* [What you have to do] Down to the last line, set the entries down again exactly.

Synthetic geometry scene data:
=== Section Start ===

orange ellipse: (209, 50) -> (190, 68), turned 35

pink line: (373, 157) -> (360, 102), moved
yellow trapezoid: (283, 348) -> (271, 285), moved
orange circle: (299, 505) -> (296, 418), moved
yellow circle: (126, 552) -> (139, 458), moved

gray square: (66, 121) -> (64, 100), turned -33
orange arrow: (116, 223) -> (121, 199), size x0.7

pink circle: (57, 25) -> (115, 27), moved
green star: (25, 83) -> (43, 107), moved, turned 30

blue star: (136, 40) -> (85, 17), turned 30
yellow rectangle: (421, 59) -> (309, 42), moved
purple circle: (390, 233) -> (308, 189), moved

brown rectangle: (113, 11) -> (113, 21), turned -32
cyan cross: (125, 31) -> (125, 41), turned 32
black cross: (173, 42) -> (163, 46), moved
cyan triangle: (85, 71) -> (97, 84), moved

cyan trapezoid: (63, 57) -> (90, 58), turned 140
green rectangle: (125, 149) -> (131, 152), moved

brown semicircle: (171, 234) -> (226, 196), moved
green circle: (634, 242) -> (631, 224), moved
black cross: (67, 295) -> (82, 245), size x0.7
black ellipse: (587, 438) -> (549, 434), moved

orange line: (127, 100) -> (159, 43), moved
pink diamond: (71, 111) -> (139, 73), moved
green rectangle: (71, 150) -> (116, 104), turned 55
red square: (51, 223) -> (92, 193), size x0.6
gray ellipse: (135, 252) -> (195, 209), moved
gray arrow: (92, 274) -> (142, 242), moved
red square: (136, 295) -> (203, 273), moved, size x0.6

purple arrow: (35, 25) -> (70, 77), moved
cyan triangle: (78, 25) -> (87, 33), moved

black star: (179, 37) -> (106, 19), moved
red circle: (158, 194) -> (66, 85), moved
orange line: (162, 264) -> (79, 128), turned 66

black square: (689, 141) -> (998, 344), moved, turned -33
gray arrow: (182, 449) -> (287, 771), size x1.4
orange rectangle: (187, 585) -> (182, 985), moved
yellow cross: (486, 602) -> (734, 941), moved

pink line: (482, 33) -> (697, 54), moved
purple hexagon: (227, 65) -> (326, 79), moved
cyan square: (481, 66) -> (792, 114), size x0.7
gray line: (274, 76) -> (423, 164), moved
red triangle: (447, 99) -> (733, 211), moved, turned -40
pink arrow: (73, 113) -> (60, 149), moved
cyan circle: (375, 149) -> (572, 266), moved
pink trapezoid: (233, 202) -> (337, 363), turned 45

=== Section End ===

* [Reply]
orange ellipse: (209, 50) -> (190, 68), turned 35

pink line: (373, 157) -> (360, 102), moved
yellow trapezoid: (283, 348) -> (271, 285), moved
orange circle: (299, 505) -> (296, 418), moved
yellow circle: (126, 552) -> (139, 458), moved

gray square: (66, 121) -> (64, 100), turned -33
orange arrow: (116, 223) -> (121, 199), size x0.7

pink circle: (57, 25) -> (115, 27), moved
green star: (25, 83) -> (43, 107), moved, turned 30

blue star: (136, 40) -> (85, 17), turned 30
yellow rectangle: (421, 59) -> (309, 42), moved
purple circle: (390, 233) -> (308, 189), moved

brown rectangle: (113, 11) -> (113, 21), turned -32
cyan cross: (125, 31) -> (125, 41), turned 32
black cross: (173, 42) -> (163, 46), moved
cyan triangle: (85, 71) -> (97, 84), moved

cyan trapezoid: (63, 57) -> (90, 58), turned 140
green rectangle: (125, 149) -> (131, 152), moved

brown semicircle: (171, 234) -> (226, 196), moved
green circle: (634, 242) -> (631, 224), moved
black cross: (67, 295) -> (82, 245), size x0.7
black ellipse: (587, 438) -> (549, 434), moved

orange line: (127, 100) -> (159, 43), moved
pink diamond: (71, 111) -> (139, 73), moved
green rectangle: (71, 150) -> (116, 104), turned 55
red square: (51, 223) -> (92, 193), size x0.6
gray ellipse: (135, 252) -> (195, 209), moved
gray arrow: (92, 274) -> (142, 242), moved
red square: (136, 295) -> (203, 273), moved, size x0.6

purple arrow: (35, 25) -> (70, 77), moved
cyan triangle: (78, 25) -> (87, 33), moved

black star: (179, 37) -> (106, 19), moved
red circle: (158, 194) -> (66, 85), moved
orange line: (162, 264) -> (79, 128), turned 66

black square: (689, 141) -> (998, 344), moved, turned -33
gray arrow: (182, 449) -> (287, 771), size x1.4
orange rectangle: (187, 585) -> (182, 985), moved
yellow cross: (486, 602) -> (734, 941), moved

pink line: (482, 33) -> (697, 54), moved
purple hexagon: (227, 65) -> (326, 79), moved
cyan square: (481, 66) -> (792, 114), size x0.7
gray line: (274, 76) -> (423, 164), moved
red triangle: (447, 99) -> (733, 211), moved, turned -40
pink arrow: (73, 113) -> (60, 149), moved
cyan circle: (375, 149) -> (572, 266), moved
pink trapezoid: (233, 202) -> (337, 363), turned 45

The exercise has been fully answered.